» **PROVIDED RECORDS**:
-------

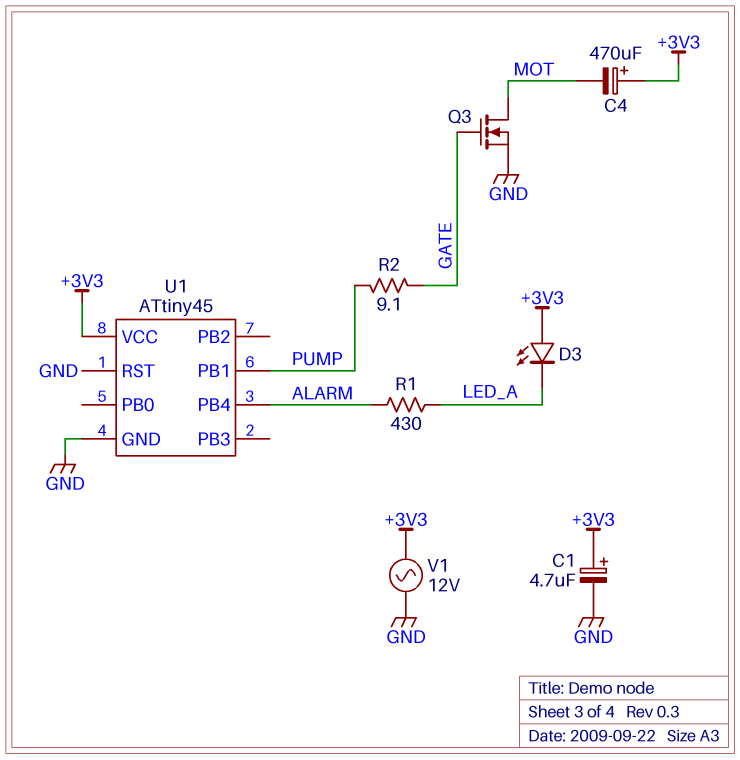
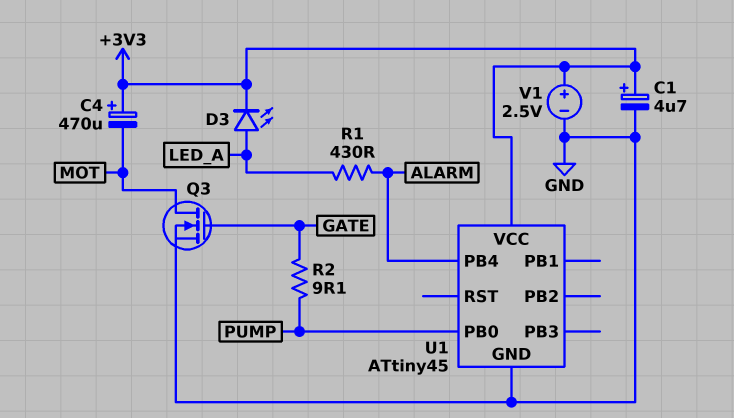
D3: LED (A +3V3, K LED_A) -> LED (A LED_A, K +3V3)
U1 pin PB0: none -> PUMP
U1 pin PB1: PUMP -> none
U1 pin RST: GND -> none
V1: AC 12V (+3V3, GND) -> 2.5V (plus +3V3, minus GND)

-------

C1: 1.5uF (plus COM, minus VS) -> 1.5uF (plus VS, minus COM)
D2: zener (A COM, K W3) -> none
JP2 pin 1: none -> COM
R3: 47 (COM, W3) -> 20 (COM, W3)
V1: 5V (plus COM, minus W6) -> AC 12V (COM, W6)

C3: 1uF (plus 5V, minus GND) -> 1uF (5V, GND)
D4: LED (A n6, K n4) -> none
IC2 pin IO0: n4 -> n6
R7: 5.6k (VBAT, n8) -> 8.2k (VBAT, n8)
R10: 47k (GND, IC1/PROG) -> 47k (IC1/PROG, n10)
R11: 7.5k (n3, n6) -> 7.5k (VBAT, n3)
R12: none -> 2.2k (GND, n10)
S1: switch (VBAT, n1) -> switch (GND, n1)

-------

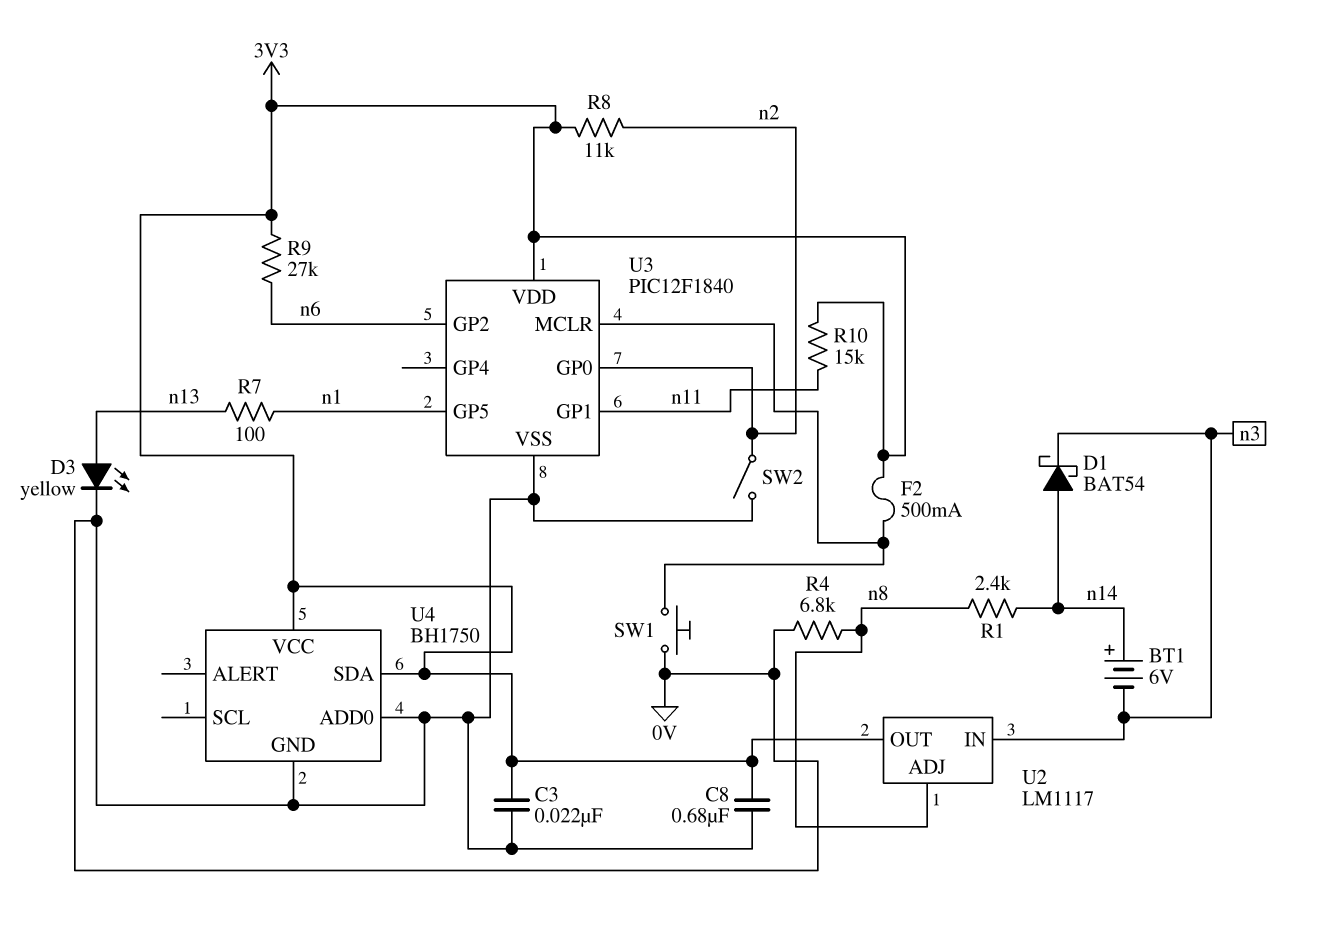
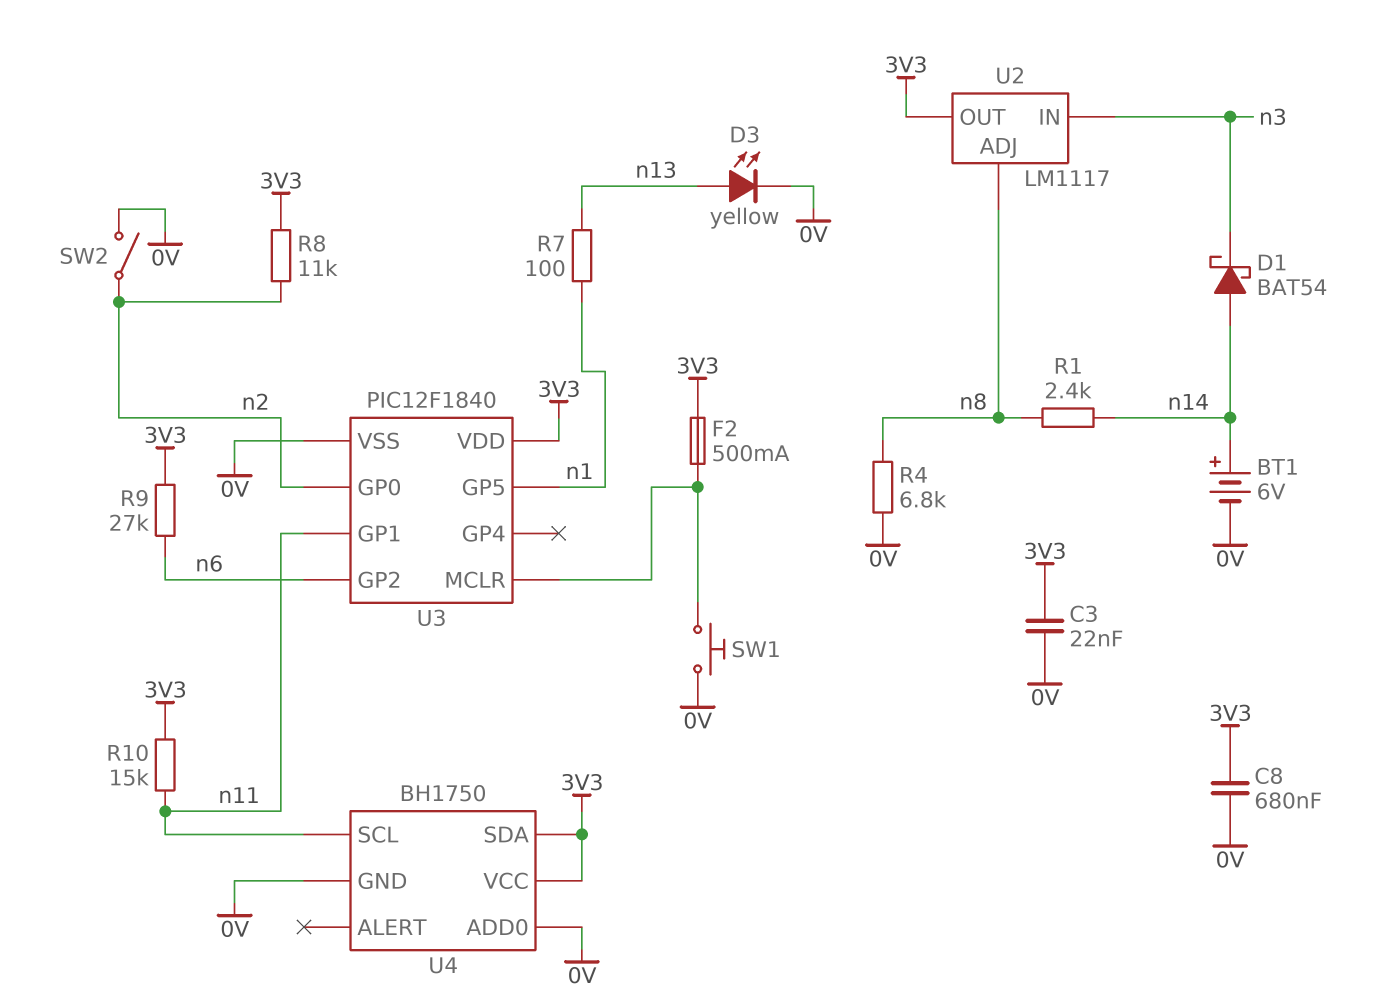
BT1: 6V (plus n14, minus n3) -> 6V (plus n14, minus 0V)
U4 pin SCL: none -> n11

-------

» **EXERCISE INSTRUCTIONS**: Copy whichever lines in the listing above contain the word "PUMP".

» **ANSWER BOX**:
U1 pin PB0: none -> PUMP
U1 pin PB1: PUMP -> none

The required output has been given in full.